◆ **풀어 볼 문제**: 항목 가운데 "Identify the location" 구절이 있는 줄부터 "In fact, matte" 구절이 있는 줄까지 양 끝 줄을 포함해 그 부분만 그대로 다시 출력해 주겠어요?

◆ **제시된 항목**:
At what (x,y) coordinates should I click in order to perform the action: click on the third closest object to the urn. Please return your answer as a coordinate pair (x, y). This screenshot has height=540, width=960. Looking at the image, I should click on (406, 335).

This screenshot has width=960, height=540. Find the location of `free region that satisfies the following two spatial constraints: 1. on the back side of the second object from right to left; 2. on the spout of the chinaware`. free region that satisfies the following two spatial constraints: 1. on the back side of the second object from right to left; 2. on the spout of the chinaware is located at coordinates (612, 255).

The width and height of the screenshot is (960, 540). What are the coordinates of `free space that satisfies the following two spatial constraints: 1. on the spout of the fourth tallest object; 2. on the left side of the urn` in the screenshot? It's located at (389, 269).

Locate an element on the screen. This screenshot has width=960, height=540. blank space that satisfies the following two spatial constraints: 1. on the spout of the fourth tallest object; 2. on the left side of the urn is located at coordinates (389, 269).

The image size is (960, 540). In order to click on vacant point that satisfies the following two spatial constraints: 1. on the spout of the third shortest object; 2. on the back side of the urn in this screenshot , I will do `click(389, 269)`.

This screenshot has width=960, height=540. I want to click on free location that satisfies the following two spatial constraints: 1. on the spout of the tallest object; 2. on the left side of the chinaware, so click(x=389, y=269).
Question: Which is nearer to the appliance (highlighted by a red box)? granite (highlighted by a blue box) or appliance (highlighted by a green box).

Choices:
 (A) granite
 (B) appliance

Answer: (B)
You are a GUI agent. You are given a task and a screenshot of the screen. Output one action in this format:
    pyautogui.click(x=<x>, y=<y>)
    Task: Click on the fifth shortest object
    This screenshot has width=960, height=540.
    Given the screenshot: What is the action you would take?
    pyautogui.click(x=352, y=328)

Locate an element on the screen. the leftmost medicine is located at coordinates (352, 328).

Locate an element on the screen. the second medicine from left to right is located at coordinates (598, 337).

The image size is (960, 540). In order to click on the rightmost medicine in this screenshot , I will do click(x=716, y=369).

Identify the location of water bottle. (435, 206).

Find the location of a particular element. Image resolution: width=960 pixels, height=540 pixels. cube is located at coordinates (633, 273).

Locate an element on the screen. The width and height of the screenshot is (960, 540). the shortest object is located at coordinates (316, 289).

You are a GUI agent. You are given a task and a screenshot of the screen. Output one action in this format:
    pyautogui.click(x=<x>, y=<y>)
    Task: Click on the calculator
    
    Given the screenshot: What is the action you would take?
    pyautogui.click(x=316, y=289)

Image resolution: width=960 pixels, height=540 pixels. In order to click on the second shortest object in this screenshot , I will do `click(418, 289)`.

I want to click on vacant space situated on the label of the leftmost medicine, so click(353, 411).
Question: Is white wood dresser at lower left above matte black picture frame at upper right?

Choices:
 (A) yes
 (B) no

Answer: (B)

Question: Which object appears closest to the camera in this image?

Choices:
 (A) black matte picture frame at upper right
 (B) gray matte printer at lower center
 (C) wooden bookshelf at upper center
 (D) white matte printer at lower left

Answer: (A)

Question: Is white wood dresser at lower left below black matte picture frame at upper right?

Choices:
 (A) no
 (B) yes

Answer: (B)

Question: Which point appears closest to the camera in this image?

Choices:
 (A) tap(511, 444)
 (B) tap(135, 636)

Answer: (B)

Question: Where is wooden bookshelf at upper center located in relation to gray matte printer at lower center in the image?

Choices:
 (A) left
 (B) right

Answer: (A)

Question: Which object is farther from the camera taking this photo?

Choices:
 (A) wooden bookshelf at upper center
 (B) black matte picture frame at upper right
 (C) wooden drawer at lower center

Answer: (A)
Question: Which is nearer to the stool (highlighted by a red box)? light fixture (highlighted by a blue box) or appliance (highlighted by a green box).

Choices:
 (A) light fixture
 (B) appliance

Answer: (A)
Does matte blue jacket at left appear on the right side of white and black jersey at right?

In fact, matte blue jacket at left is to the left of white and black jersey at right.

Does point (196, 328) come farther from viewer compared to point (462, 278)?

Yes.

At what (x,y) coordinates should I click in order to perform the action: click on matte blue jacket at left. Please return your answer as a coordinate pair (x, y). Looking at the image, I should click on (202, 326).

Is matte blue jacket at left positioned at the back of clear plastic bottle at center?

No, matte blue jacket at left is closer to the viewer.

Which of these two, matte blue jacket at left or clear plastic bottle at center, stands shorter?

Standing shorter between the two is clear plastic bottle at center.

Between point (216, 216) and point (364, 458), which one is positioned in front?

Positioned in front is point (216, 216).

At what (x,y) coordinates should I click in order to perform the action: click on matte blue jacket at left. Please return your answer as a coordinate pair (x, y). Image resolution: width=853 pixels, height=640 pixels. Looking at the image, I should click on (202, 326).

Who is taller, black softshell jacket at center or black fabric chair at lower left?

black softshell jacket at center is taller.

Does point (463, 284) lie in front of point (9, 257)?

◆ **전체 풀이**:
Identify the location of water bottle. (435, 206).

Find the location of a particular element. Image resolution: width=960 pixels, height=540 pixels. cube is located at coordinates (633, 273).

Locate an element on the screen. The width and height of the screenshot is (960, 540). the shortest object is located at coordinates (316, 289).

You are a GUI agent. You are given a task and a screenshot of the screen. Output one action in this format:
    pyautogui.click(x=<x>, y=<y>)
    Task: Click on the calculator
    
    Given the screenshot: What is the action you would take?
    pyautogui.click(x=316, y=289)

Image resolution: width=960 pixels, height=540 pixels. In order to click on the second shortest object in this screenshot , I will do `click(418, 289)`.

I want to click on vacant space situated on the label of the leftmost medicine, so click(353, 411).
Question: Is white wood dresser at lower left above matte black picture frame at upper right?

Choices:
 (A) yes
 (B) no

Answer: (B)

Question: Which object appears closest to the camera in this image?

Choices:
 (A) black matte picture frame at upper right
 (B) gray matte printer at lower center
 (C) wooden bookshelf at upper center
 (D) white matte printer at lower left

Answer: (A)

Question: Is white wood dresser at lower left below black matte picture frame at upper right?

Choices:
 (A) no
 (B) yes

Answer: (B)

Question: Which point appears closest to the camera in this image?

Choices:
 (A) tap(511, 444)
 (B) tap(135, 636)

Answer: (B)

Question: Where is wooden bookshelf at upper center located in relation to gray matte printer at lower center in the image?

Choices:
 (A) left
 (B) right

Answer: (A)

Question: Which object is farther from the camera taking this photo?

Choices:
 (A) wooden bookshelf at upper center
 (B) black matte picture frame at upper right
 (C) wooden drawer at lower center

Answer: (A)
Question: Which is nearer to the stool (highlighted by a red box)? light fixture (highlighted by a blue box) or appliance (highlighted by a green box).

Choices:
 (A) light fixture
 (B) appliance

Answer: (A)
Does matte blue jacket at left appear on the right side of white and black jersey at right?

In fact, matte blue jacket at left is to the left of white and black jersey at right.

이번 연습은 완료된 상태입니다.